◆ Your assignment
Transcribe the entries that follow, word for word.
***** The input *****
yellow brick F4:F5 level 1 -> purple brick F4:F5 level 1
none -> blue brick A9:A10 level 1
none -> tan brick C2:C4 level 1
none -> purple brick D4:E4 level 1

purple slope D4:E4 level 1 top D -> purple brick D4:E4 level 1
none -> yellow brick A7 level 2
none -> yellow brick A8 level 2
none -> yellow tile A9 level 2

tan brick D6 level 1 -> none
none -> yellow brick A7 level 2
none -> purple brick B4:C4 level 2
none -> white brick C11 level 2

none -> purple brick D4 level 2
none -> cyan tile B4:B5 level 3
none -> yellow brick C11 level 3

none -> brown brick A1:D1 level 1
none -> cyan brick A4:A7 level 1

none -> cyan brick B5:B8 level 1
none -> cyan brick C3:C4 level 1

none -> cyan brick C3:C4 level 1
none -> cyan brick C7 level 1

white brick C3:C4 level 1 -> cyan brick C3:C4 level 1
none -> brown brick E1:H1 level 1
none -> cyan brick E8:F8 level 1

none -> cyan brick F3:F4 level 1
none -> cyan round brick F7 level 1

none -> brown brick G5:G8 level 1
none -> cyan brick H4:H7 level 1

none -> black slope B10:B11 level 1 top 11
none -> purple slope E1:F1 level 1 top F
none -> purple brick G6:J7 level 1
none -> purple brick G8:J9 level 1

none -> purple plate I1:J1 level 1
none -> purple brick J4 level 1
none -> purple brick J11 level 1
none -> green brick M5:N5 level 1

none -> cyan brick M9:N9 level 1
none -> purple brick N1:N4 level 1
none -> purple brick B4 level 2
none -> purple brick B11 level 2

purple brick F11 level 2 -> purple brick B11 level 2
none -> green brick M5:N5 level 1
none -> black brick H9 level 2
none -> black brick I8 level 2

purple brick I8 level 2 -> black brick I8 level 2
*****
◆ Answer for this exercise
yellow brick F4:F5 level 1 -> purple brick F4:F5 level 1
none -> blue brick A9:A10 level 1
none -> tan brick C2:C4 level 1
none -> purple brick D4:E4 level 1

purple slope D4:E4 level 1 top D -> purple brick D4:E4 level 1
none -> yellow brick A7 level 2
none -> yellow brick A8 level 2
none -> yellow tile A9 level 2

tan brick D6 level 1 -> none
none -> yellow brick A7 level 2
none -> purple brick B4:C4 level 2
none -> white brick C11 level 2

none -> purple brick D4 level 2
none -> cyan tile B4:B5 level 3
none -> yellow brick C11 level 3

none -> brown brick A1:D1 level 1
none -> cyan brick A4:A7 level 1

none -> cyan brick B5:B8 level 1
none -> cyan brick C3:C4 level 1

none -> cyan brick C3:C4 level 1
none -> cyan brick C7 level 1

white brick C3:C4 level 1 -> cyan brick C3:C4 level 1
none -> brown brick E1:H1 level 1
none -> cyan brick E8:F8 level 1

none -> cyan brick F3:F4 level 1
none -> cyan round brick F7 level 1

none -> brown brick G5:G8 level 1
none -> cyan brick H4:H7 level 1

none -> black slope B10:B11 level 1 top 11
none -> purple slope E1:F1 level 1 top F
none -> purple brick G6:J7 level 1
none -> purple brick G8:J9 level 1

none -> purple plate I1:J1 level 1
none -> purple brick J4 level 1
none -> purple brick J11 level 1
none -> green brick M5:N5 level 1

none -> cyan brick M9:N9 level 1
none -> purple brick N1:N4 level 1
none -> purple brick B4 level 2
none -> purple brick B11 level 2

purple brick F11 level 2 -> purple brick B11 level 2
none -> green brick M5:N5 level 1
none -> black brick H9 level 2
none -> black brick I8 level 2

purple brick I8 level 2 -> black brick I8 level 2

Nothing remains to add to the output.